ABOUT THIS TASK:
Report each line from the records where the string "none" turns up.

[Change detection data]
_ _ _ _ _
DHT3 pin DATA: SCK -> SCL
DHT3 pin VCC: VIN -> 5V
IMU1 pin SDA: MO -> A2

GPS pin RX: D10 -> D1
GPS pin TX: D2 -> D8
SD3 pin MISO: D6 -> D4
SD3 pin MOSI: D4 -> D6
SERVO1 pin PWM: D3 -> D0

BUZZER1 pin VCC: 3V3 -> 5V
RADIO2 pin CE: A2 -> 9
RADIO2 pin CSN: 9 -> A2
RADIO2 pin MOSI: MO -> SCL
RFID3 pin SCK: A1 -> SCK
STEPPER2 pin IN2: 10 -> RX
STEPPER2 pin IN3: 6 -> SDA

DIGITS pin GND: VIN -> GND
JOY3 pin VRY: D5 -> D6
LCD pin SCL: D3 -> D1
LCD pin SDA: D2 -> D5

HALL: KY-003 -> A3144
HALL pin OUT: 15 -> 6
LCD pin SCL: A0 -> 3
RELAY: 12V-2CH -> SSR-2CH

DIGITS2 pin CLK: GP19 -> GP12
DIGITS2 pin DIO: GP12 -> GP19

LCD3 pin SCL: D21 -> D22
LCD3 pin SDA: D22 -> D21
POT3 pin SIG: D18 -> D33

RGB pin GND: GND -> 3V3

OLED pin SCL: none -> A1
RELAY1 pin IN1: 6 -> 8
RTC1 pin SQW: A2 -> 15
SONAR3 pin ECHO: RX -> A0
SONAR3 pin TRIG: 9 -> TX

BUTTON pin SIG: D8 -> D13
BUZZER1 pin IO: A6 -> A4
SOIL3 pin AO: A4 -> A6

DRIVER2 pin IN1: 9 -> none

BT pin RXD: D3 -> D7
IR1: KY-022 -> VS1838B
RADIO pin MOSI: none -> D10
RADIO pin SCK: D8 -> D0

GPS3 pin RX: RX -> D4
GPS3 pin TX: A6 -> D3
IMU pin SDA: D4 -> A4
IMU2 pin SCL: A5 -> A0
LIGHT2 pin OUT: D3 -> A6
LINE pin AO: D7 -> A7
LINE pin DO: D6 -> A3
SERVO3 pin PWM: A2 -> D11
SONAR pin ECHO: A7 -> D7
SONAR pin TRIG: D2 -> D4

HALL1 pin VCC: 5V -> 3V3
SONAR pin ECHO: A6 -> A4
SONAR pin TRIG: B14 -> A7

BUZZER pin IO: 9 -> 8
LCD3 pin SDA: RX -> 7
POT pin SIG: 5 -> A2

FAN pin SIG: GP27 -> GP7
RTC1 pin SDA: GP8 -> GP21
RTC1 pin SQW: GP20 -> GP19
_ _ _ _ _
OUTPUT FOR THIS TASK:
OLED pin SCL: none -> A1
DRIVER2 pin IN1: 9 -> none
RADIO pin MOSI: none -> D10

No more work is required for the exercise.